### ENTRIES PROVIDED ###
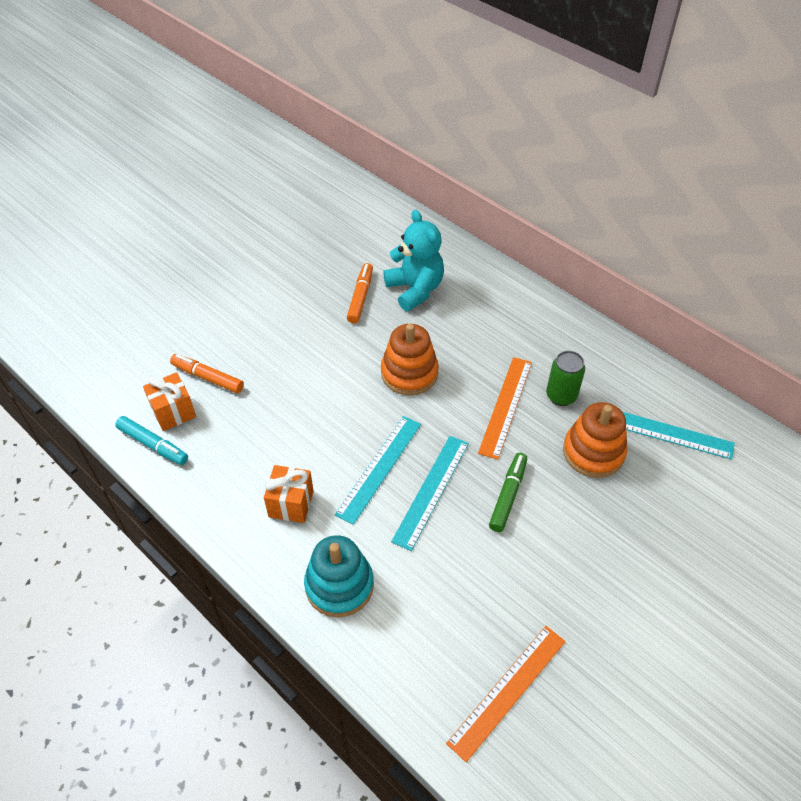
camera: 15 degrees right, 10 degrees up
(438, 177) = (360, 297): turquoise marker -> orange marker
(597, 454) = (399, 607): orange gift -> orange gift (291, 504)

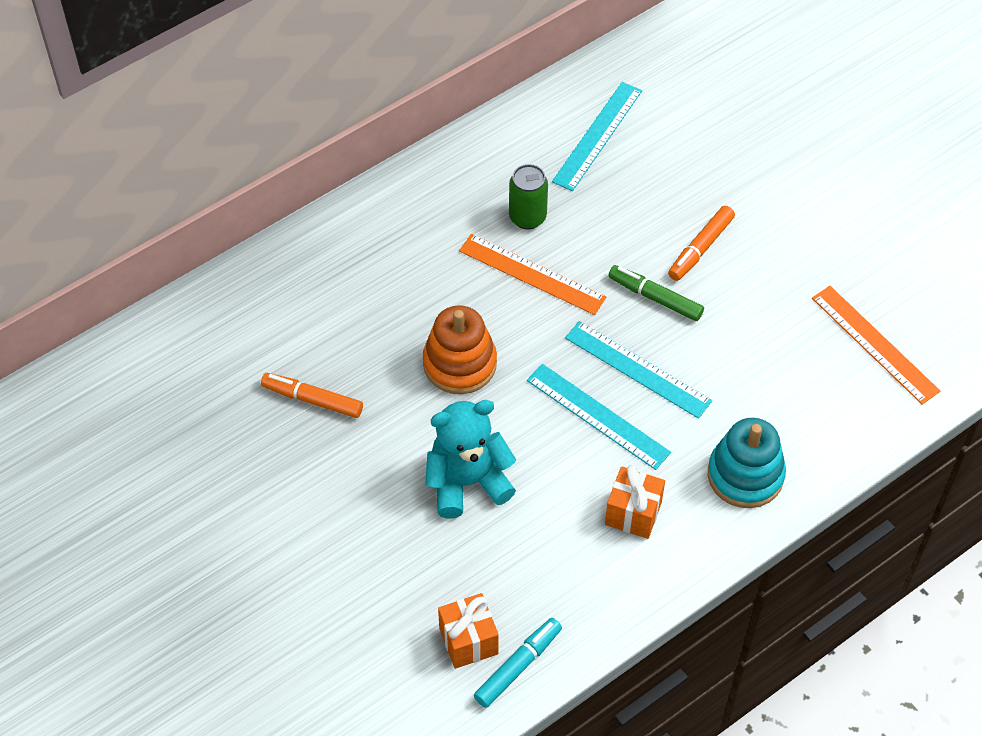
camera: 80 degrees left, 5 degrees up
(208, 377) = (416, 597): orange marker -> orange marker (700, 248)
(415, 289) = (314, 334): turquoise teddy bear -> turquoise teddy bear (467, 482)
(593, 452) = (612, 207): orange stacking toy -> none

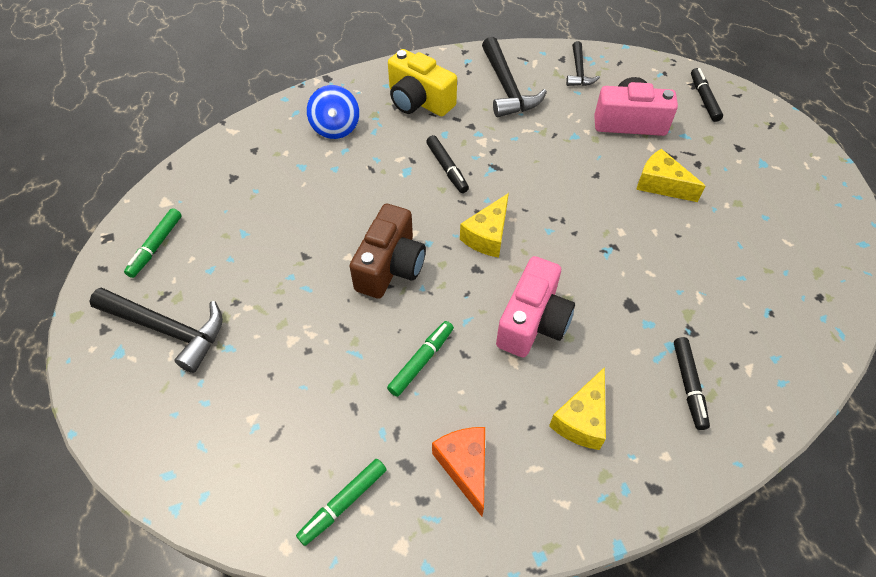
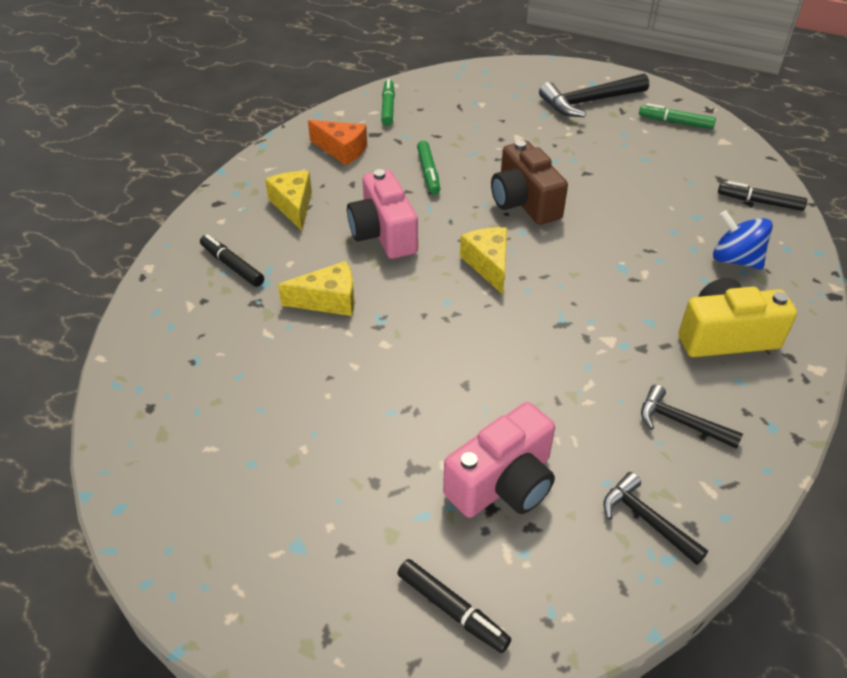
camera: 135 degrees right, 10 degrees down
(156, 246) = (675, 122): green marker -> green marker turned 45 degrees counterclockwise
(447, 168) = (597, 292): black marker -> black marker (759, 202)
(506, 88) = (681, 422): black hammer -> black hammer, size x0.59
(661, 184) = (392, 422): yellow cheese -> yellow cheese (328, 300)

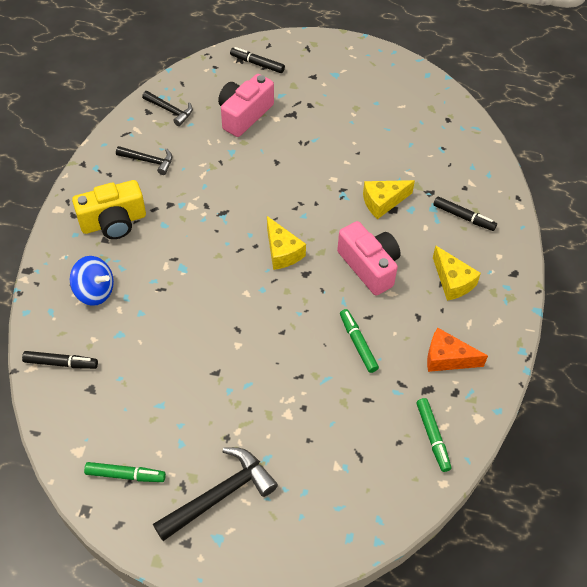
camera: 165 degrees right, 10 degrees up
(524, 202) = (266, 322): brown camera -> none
###
PROBLEM REQUIREMENTS:
Spot the lines above that mention "orange" and copy them.

THE COMPLETED TASK:
(438, 177) = (360, 297): turquoise marker -> orange marker
(597, 454) = (399, 607): orange gift -> orange gift (291, 504)
(208, 377) = (416, 597): orange marker -> orange marker (700, 248)
(593, 452) = (612, 207): orange stacking toy -> none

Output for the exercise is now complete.